── SOURCE DATA ──
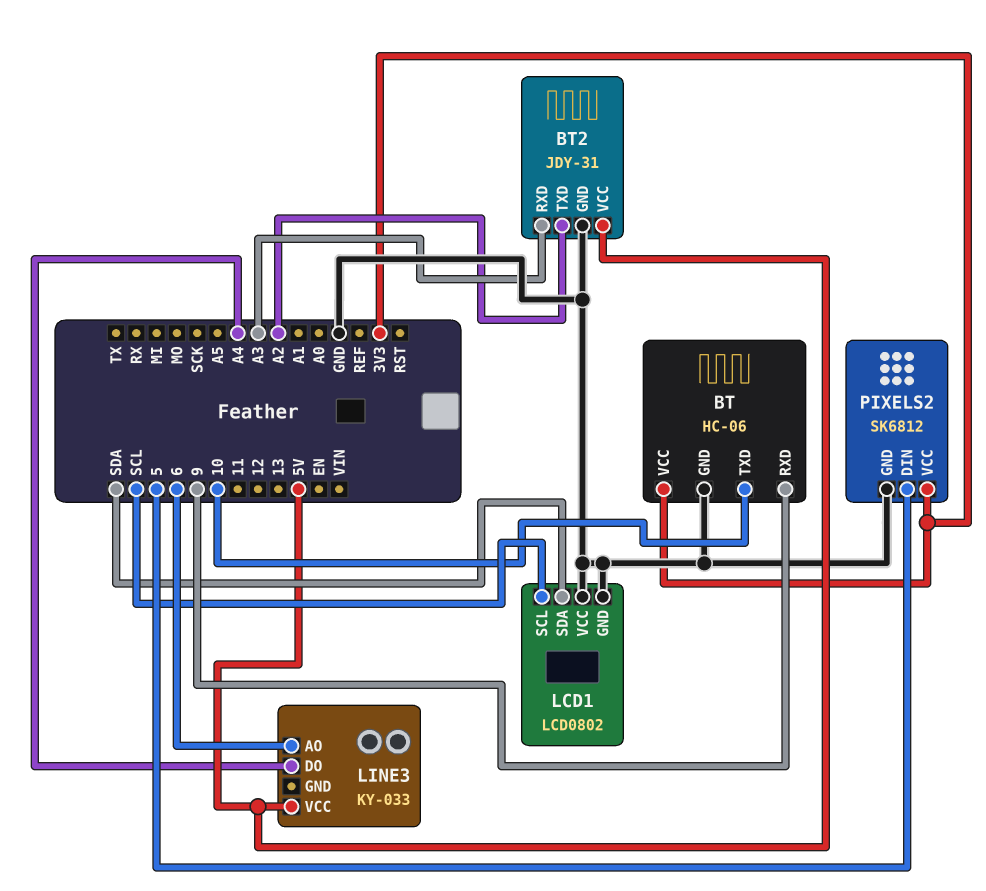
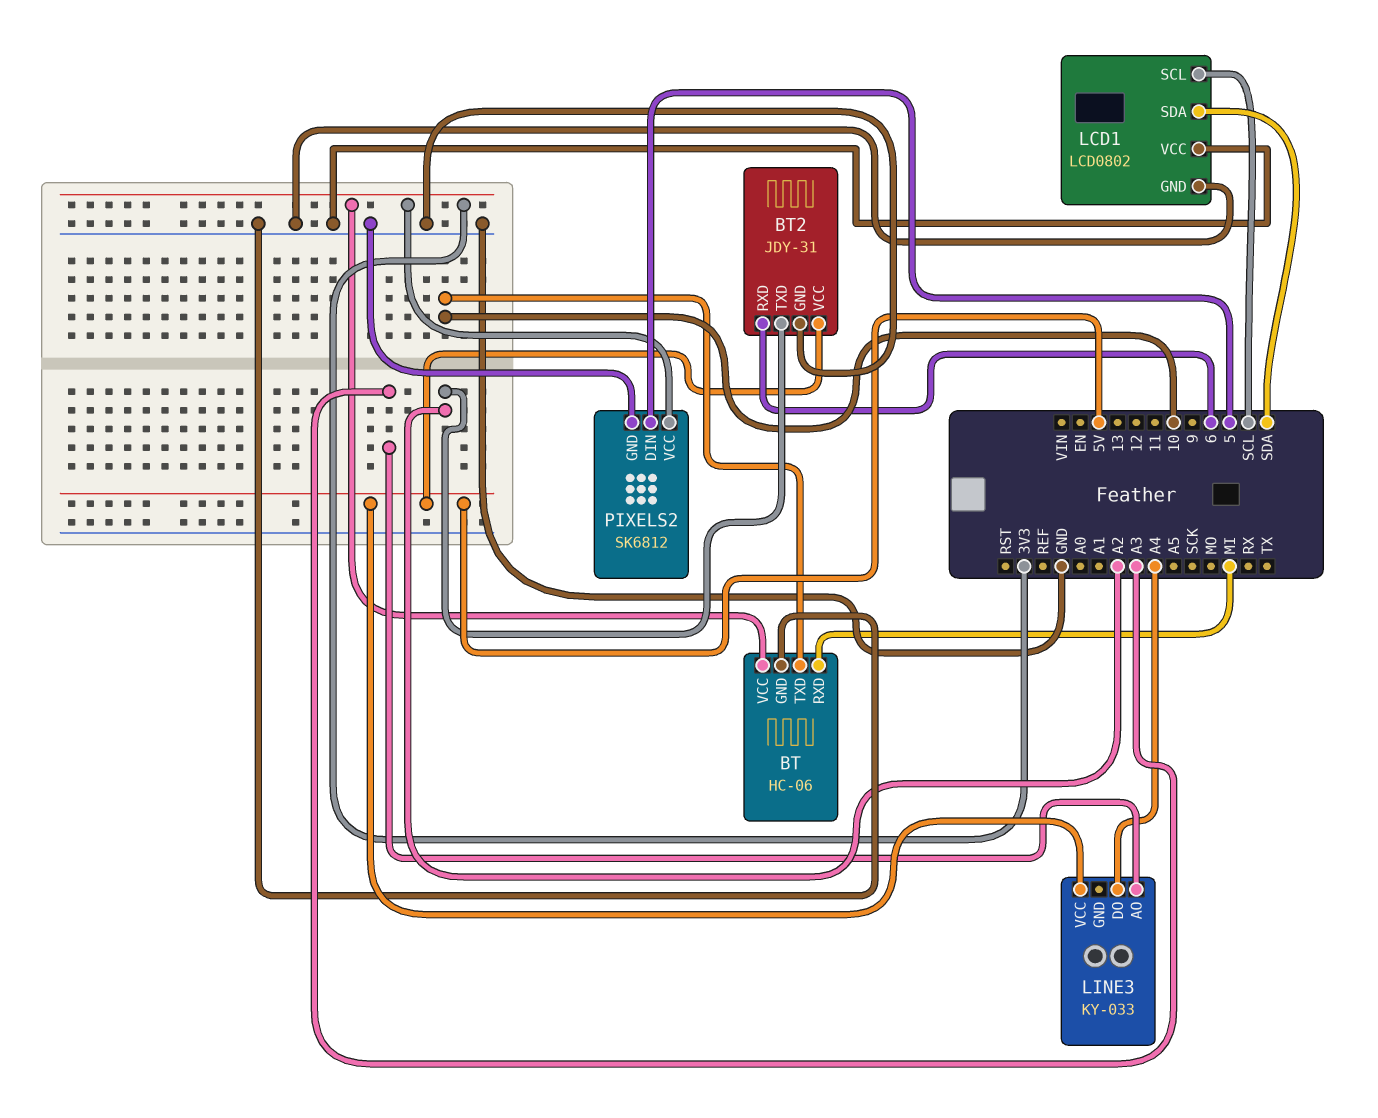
BT pin RXD: 9 -> MI
BT2 pin RXD: A3 -> 6
LINE3 pin AO: 6 -> A3

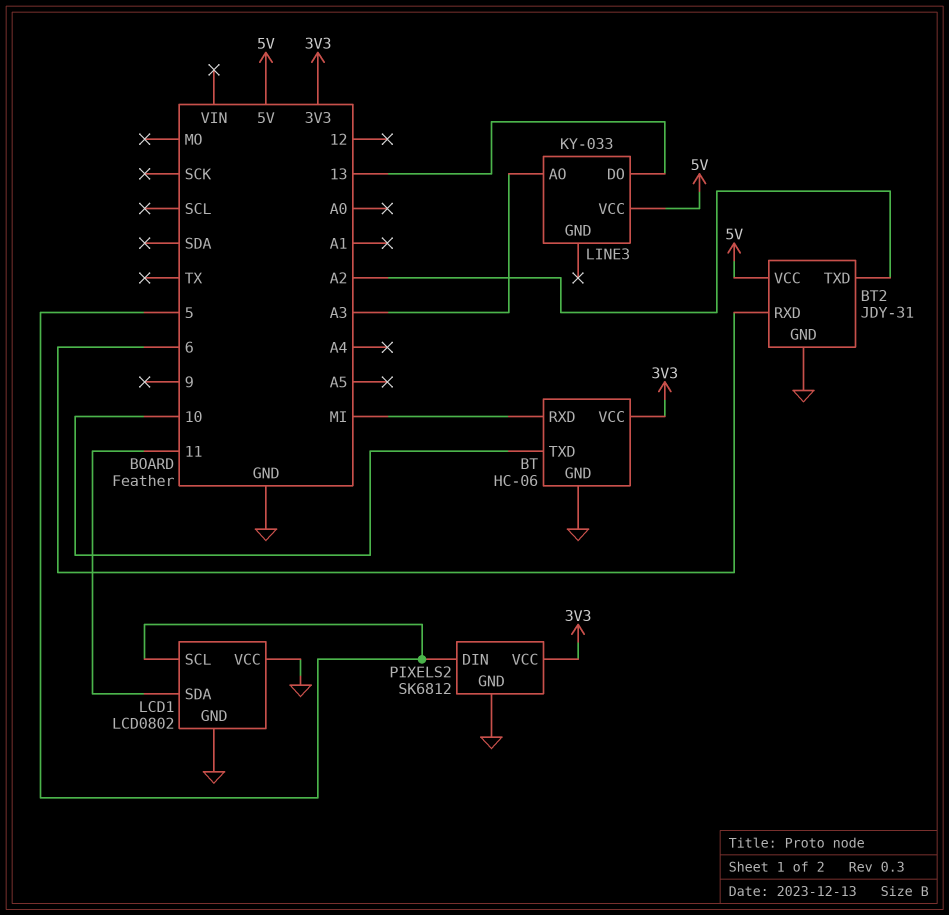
LCD1 pin SCL: SCL -> 5
LCD1 pin SDA: SDA -> 11
LINE3 pin DO: A4 -> 13

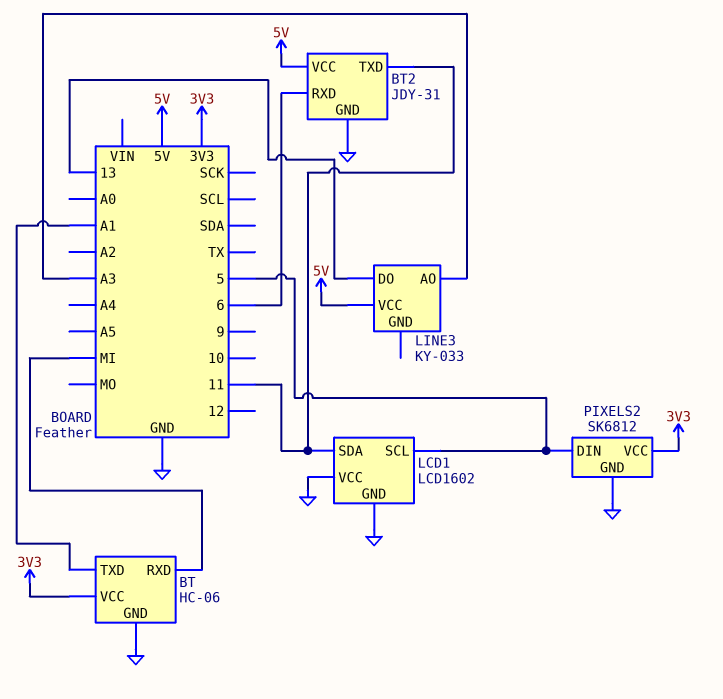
BT pin TXD: 10 -> A1
BT2 pin TXD: A2 -> 11
LCD1: LCD0802 -> LCD1602

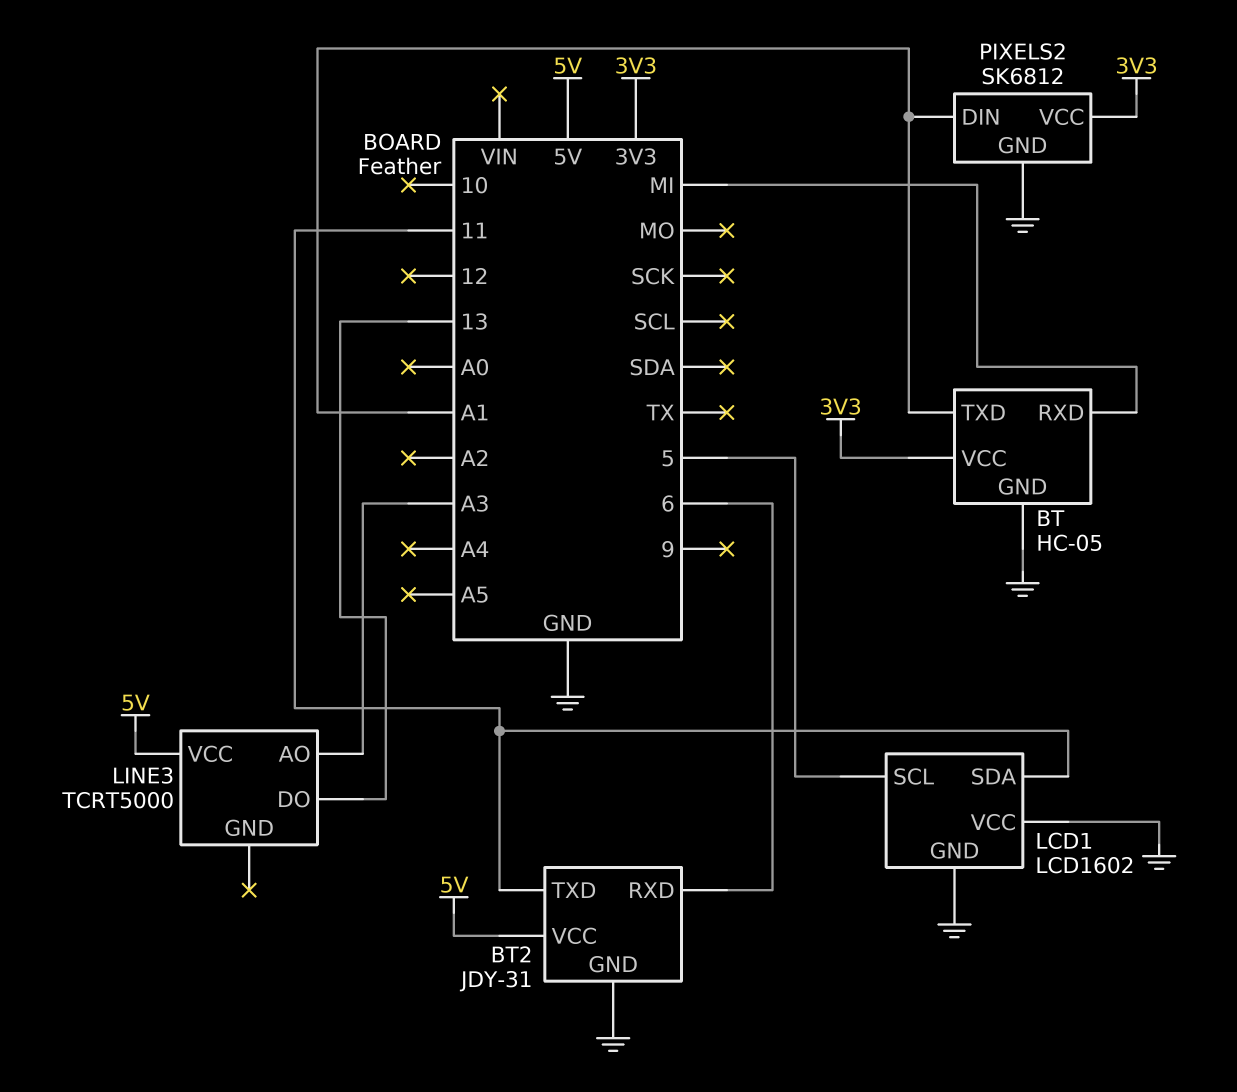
BT: HC-06 -> HC-05
LINE3: KY-033 -> TCRT5000
PIXELS2 pin DIN: 5 -> A1

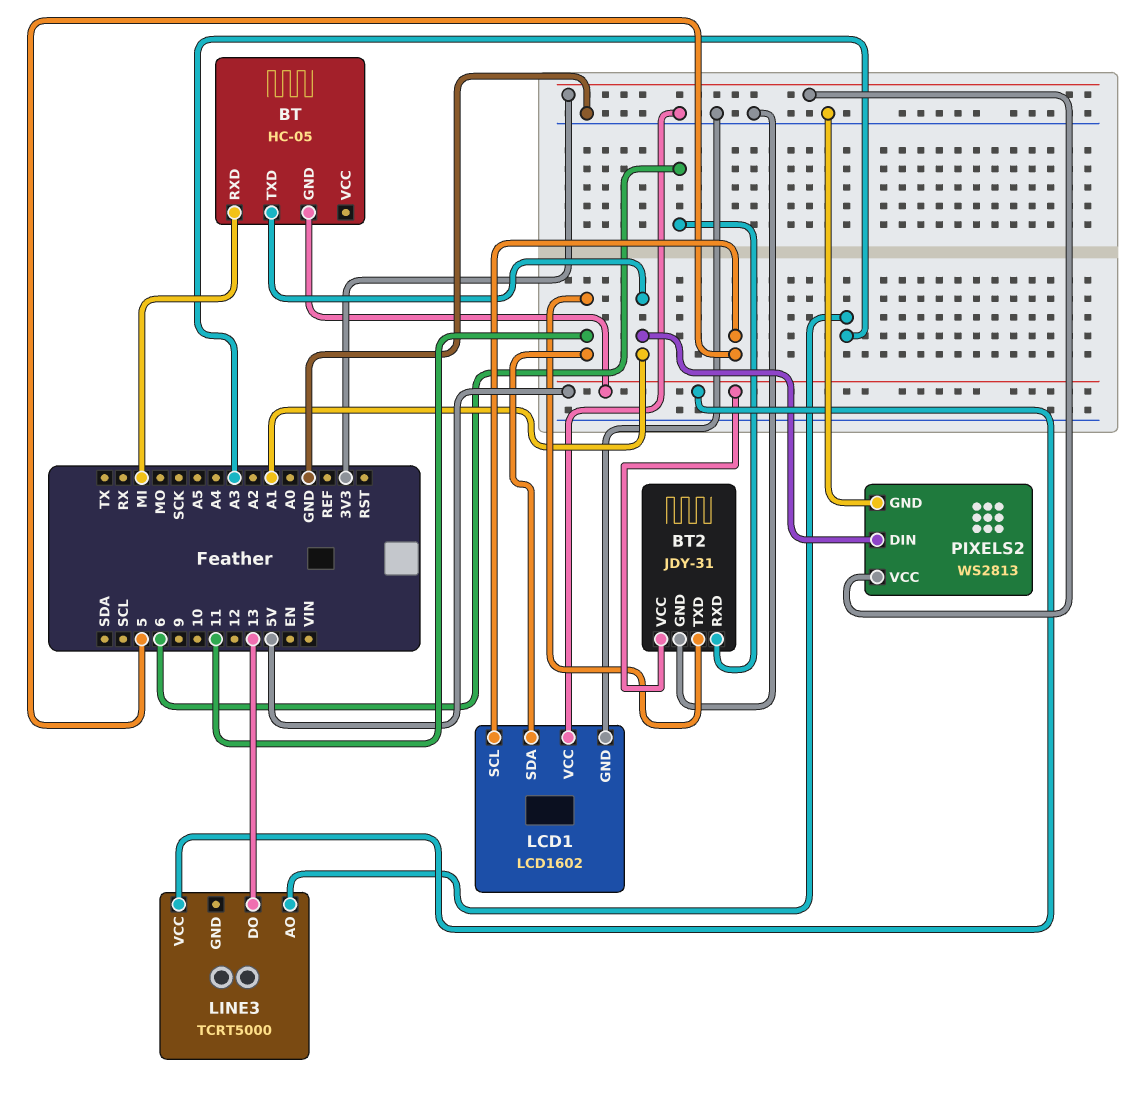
BT pin GND: GND -> 5V
BT pin VCC: 3V3 -> none
PIXELS2: SK6812 -> WS2813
───
DIRECTIONS FOR THIS TASK
Could you write all the entries out again exactly, but without their pictures?

ANSWER TO THE PROBLEM
BT pin RXD: 9 -> MI
BT2 pin RXD: A3 -> 6
LINE3 pin AO: 6 -> A3

LCD1 pin SCL: SCL -> 5
LCD1 pin SDA: SDA -> 11
LINE3 pin DO: A4 -> 13

BT pin TXD: 10 -> A1
BT2 pin TXD: A2 -> 11
LCD1: LCD0802 -> LCD1602

BT: HC-06 -> HC-05
LINE3: KY-033 -> TCRT5000
PIXELS2 pin DIN: 5 -> A1

BT pin GND: GND -> 5V
BT pin VCC: 3V3 -> none
PIXELS2: SK6812 -> WS2813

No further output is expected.